WHAT IS EXPECTED: Exact reproduction of all the data is required, with pictures excluded.
═══ DATA
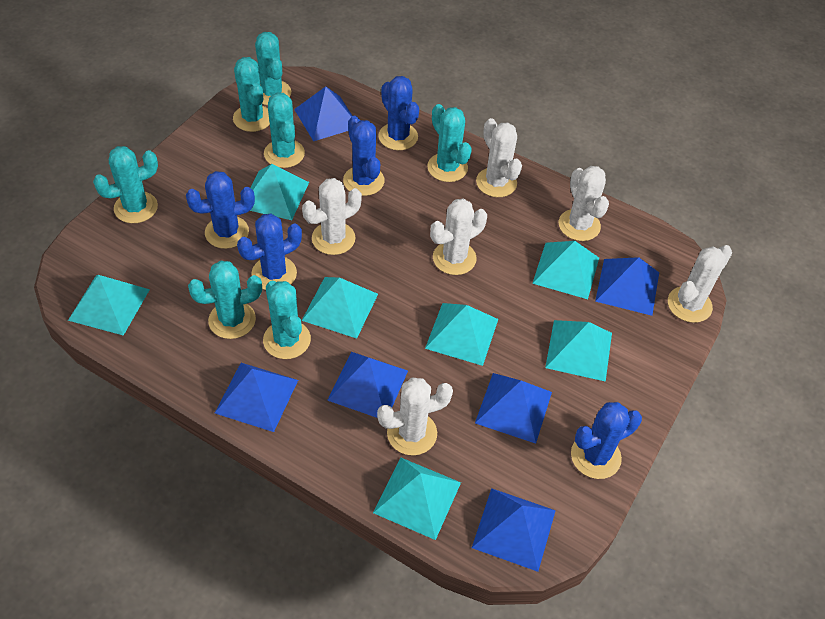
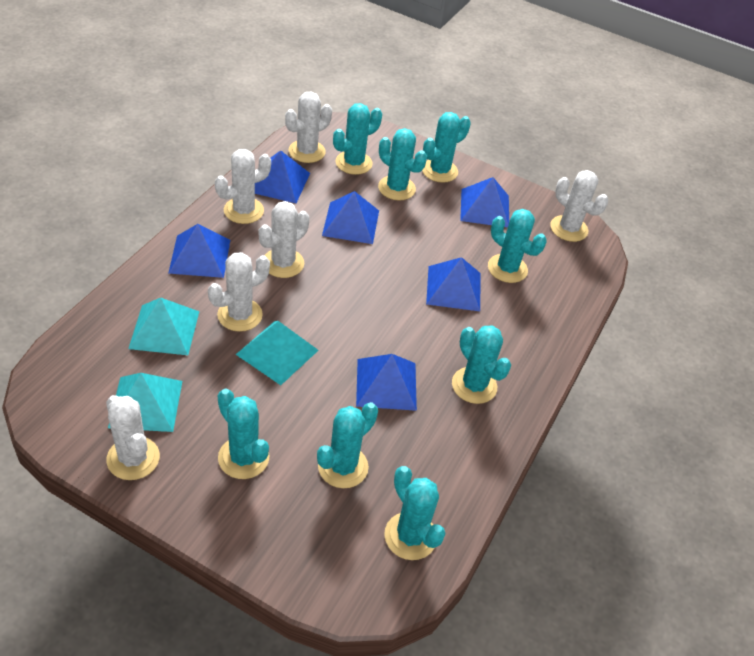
blue cactus: 5 -> 0
turquoise cactus: 7 -> 8
turquoise pyramid: 7 -> 3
══════
EXERCISE RESULT:
blue cactus: 5 -> 0
turquoise cactus: 7 -> 8
turquoise pyramid: 7 -> 3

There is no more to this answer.